Given information ->
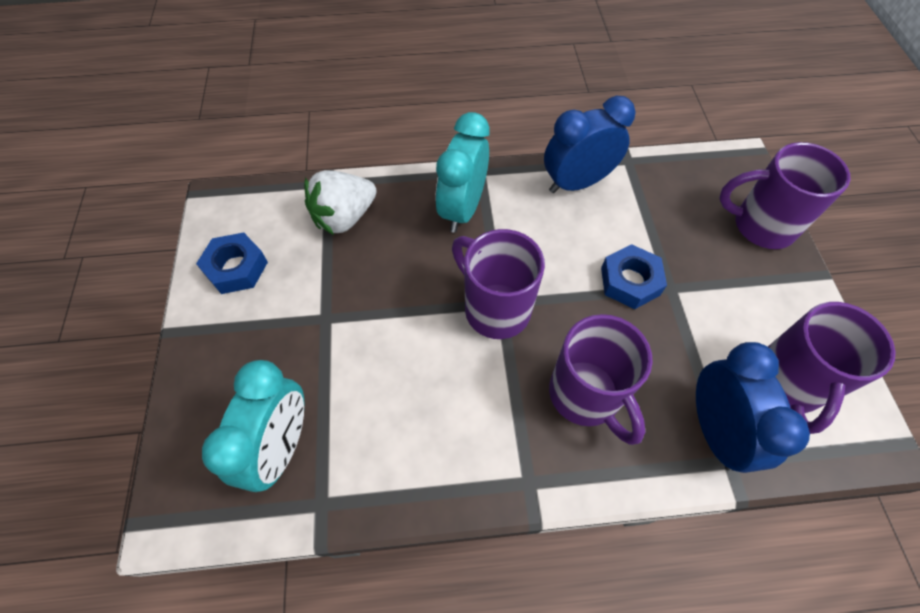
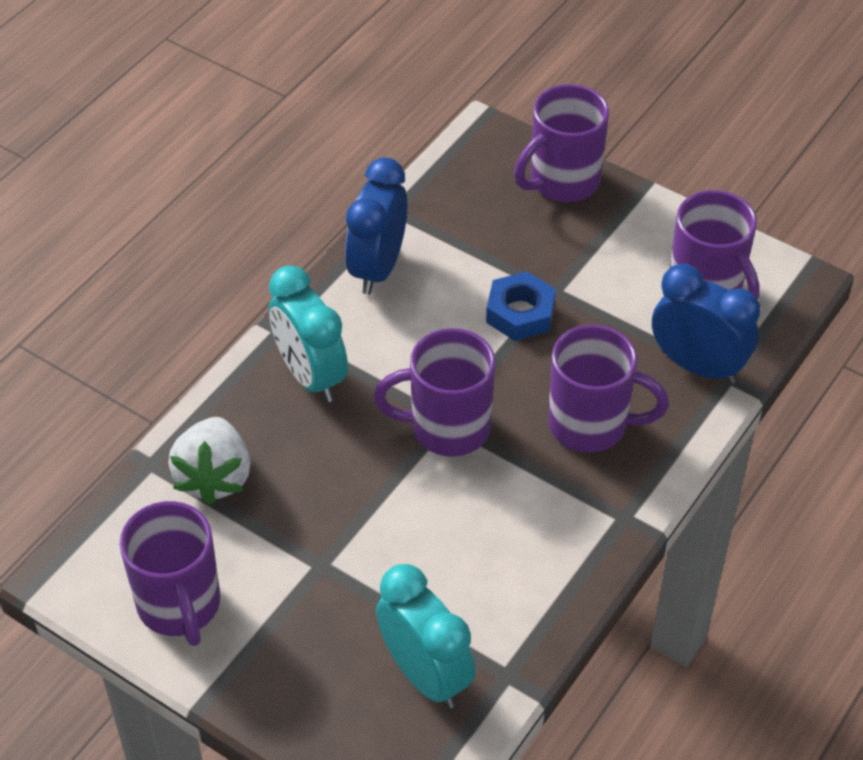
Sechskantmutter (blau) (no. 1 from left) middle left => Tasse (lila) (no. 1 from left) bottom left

* * *

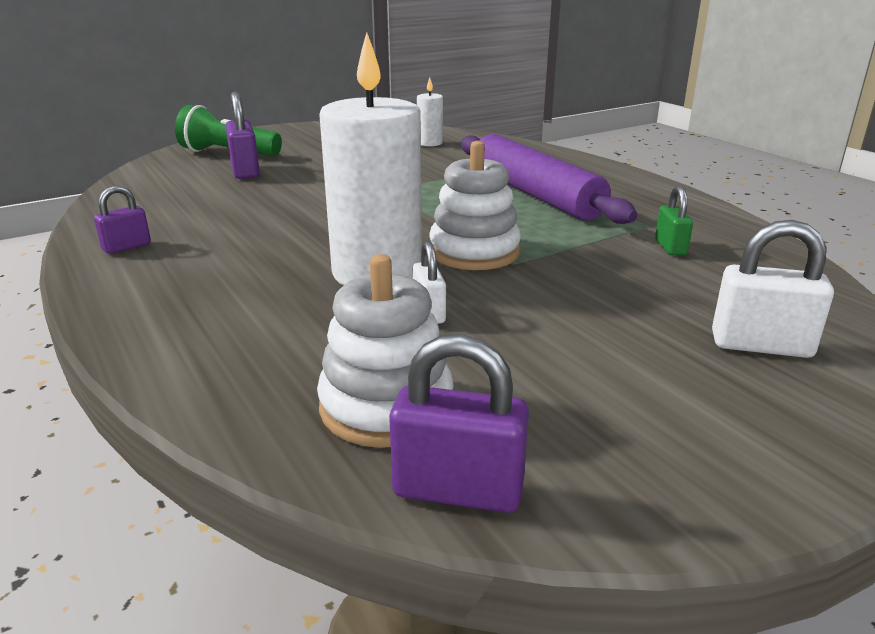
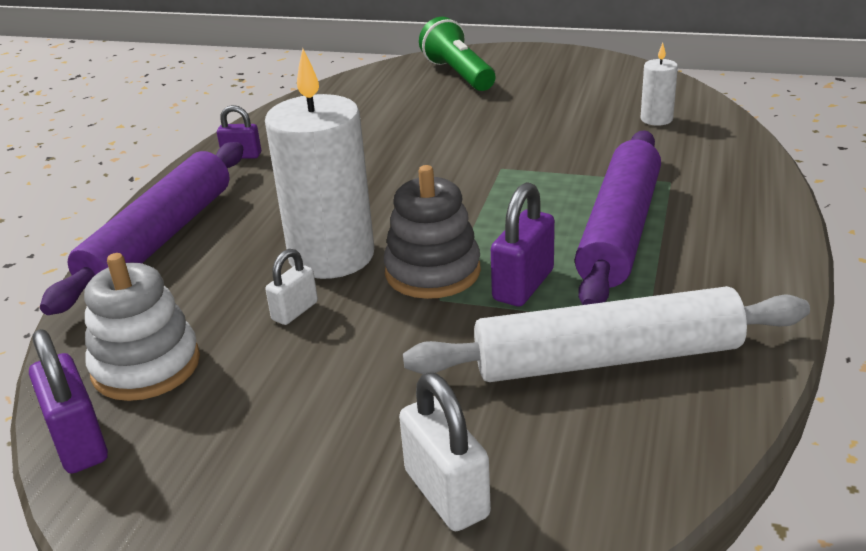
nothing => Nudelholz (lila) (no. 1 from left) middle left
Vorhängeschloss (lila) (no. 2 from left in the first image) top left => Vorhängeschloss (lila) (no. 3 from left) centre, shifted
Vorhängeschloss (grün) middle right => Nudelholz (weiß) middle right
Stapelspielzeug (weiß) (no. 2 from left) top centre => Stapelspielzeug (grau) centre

What the task asks ->
Will you return exactly the lines above from the one with "Vorhängeschloss (grün) middle" down to the one with "Stapelspielzeug (weiß) (no.", counting both as part of the range?

Written reply ->
Vorhängeschloss (grün) middle right => Nudelholz (weiß) middle right
Stapelspielzeug (weiß) (no. 2 from left) top centre => Stapelspielzeug (grau) centre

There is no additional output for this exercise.